------ THE DATA
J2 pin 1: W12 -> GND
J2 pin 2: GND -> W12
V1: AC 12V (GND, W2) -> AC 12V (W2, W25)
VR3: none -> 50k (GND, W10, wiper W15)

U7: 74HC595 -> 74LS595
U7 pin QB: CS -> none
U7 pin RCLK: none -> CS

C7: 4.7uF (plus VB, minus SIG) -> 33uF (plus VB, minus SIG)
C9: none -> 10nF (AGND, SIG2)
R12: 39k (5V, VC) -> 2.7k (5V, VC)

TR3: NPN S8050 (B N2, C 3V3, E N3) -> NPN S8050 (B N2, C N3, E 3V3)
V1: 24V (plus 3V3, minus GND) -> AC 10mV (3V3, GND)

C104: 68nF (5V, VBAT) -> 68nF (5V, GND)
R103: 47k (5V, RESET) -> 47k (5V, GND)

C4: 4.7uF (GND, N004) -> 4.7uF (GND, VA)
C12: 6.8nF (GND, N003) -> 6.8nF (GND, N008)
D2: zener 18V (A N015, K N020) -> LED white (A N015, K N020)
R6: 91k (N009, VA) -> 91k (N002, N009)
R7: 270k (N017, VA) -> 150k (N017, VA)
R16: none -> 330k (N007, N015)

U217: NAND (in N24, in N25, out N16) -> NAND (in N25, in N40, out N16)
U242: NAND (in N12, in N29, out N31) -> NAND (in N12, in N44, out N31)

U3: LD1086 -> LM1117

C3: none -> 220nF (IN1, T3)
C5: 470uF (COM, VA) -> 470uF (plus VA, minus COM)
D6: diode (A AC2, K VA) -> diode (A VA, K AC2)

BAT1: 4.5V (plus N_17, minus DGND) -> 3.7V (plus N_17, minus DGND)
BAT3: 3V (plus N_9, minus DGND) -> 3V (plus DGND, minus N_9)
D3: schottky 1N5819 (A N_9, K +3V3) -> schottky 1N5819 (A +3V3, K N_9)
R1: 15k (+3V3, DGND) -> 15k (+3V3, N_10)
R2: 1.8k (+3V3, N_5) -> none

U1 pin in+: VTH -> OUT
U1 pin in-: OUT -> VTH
------------
* **WORK TASK**: Reproduce the data shown above exactly.

* **RESULT FOR THIS TASK**:
J2 pin 1: W12 -> GND
J2 pin 2: GND -> W12
V1: AC 12V (GND, W2) -> AC 12V (W2, W25)
VR3: none -> 50k (GND, W10, wiper W15)

U7: 74HC595 -> 74LS595
U7 pin QB: CS -> none
U7 pin RCLK: none -> CS

C7: 4.7uF (plus VB, minus SIG) -> 33uF (plus VB, minus SIG)
C9: none -> 10nF (AGND, SIG2)
R12: 39k (5V, VC) -> 2.7k (5V, VC)

TR3: NPN S8050 (B N2, C 3V3, E N3) -> NPN S8050 (B N2, C N3, E 3V3)
V1: 24V (plus 3V3, minus GND) -> AC 10mV (3V3, GND)

C104: 68nF (5V, VBAT) -> 68nF (5V, GND)
R103: 47k (5V, RESET) -> 47k (5V, GND)

C4: 4.7uF (GND, N004) -> 4.7uF (GND, VA)
C12: 6.8nF (GND, N003) -> 6.8nF (GND, N008)
D2: zener 18V (A N015, K N020) -> LED white (A N015, K N020)
R6: 91k (N009, VA) -> 91k (N002, N009)
R7: 270k (N017, VA) -> 150k (N017, VA)
R16: none -> 330k (N007, N015)

U217: NAND (in N24, in N25, out N16) -> NAND (in N25, in N40, out N16)
U242: NAND (in N12, in N29, out N31) -> NAND (in N12, in N44, out N31)

U3: LD1086 -> LM1117

C3: none -> 220nF (IN1, T3)
C5: 470uF (COM, VA) -> 470uF (plus VA, minus COM)
D6: diode (A AC2, K VA) -> diode (A VA, K AC2)

BAT1: 4.5V (plus N_17, minus DGND) -> 3.7V (plus N_17, minus DGND)
BAT3: 3V (plus N_9, minus DGND) -> 3V (plus DGND, minus N_9)
D3: schottky 1N5819 (A N_9, K +3V3) -> schottky 1N5819 (A +3V3, K N_9)
R1: 15k (+3V3, DGND) -> 15k (+3V3, N_10)
R2: 1.8k (+3V3, N_5) -> none

U1 pin in+: VTH -> OUT
U1 pin in-: OUT -> VTH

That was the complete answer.